# Exercise description:
Check every line of the data for the word "blue", and copy those that have it.

Start of Information

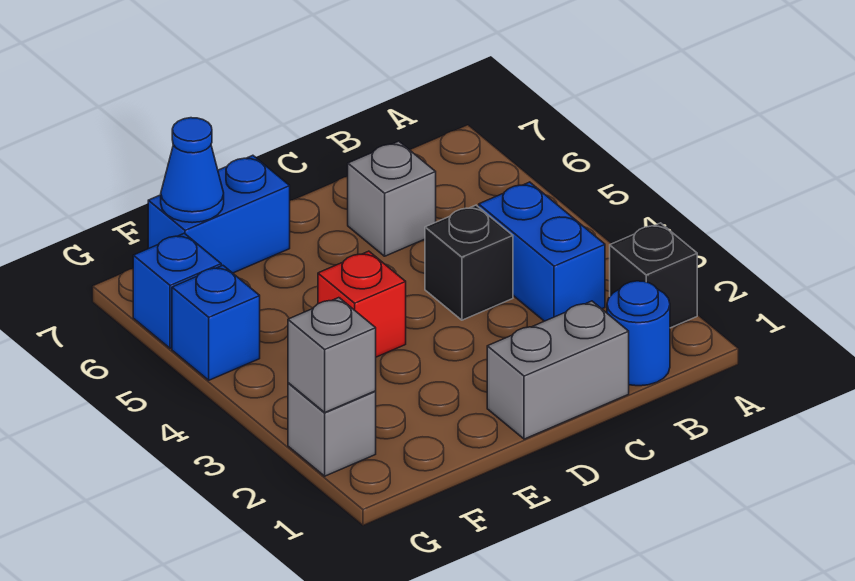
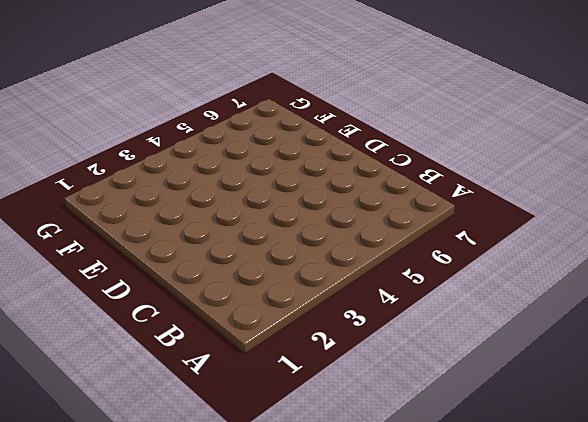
none -> black 1x1 brick [610,223,697,328]
none -> blue 1x1 round brick [607,281,670,386]
none -> blue 1x2 brick [479,182,605,321]

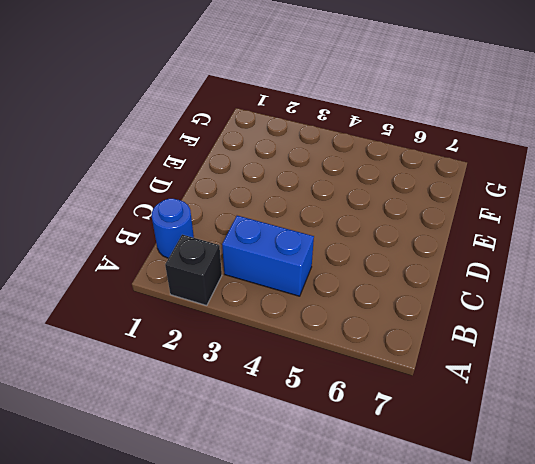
none -> grey 1x2 brick [487,301,629,439]
none -> black 1x1 brick [425,205,513,320]
none -> grey 1x1 brick [348,141,436,256]

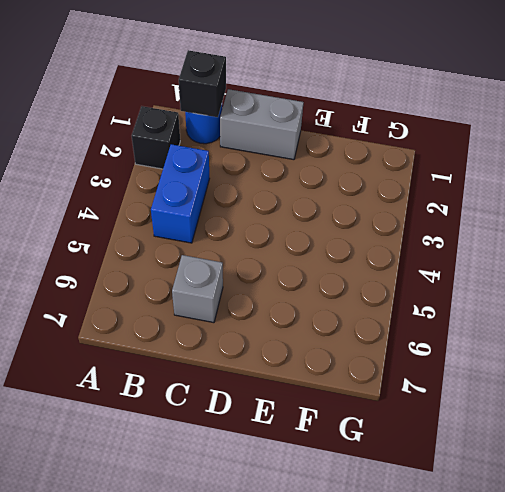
black 1x1 brick [179,50,226,117] -> black 1x1 brick moved to [425,205,513,320]
none -> red 1x1 brick [318,251,406,357]
none -> blue 1x2 brick [148,155,290,273]
none -> grey 1x1 brick [288,383,376,476]

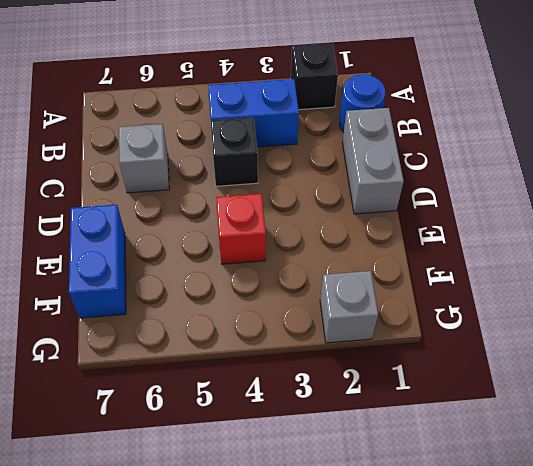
none -> blue 1x1 brick [172,265,260,380]
none -> blue 1x1 brick [133,233,221,348]
none -> blue 1x1 cone [161,118,224,223]

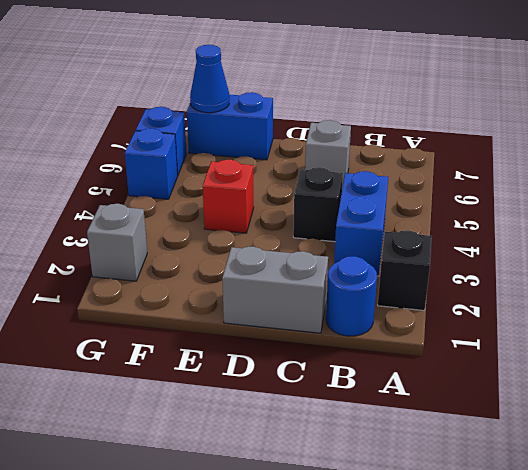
none -> grey 1x1 brick [288,298,376,412]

End of Information

# Result:
none -> blue 1x1 round brick [607,281,670,386]
none -> blue 1x2 brick [479,182,605,321]
none -> blue 1x2 brick [148,155,290,273]
none -> blue 1x1 brick [172,265,260,380]
none -> blue 1x1 brick [133,233,221,348]
none -> blue 1x1 cone [161,118,224,223]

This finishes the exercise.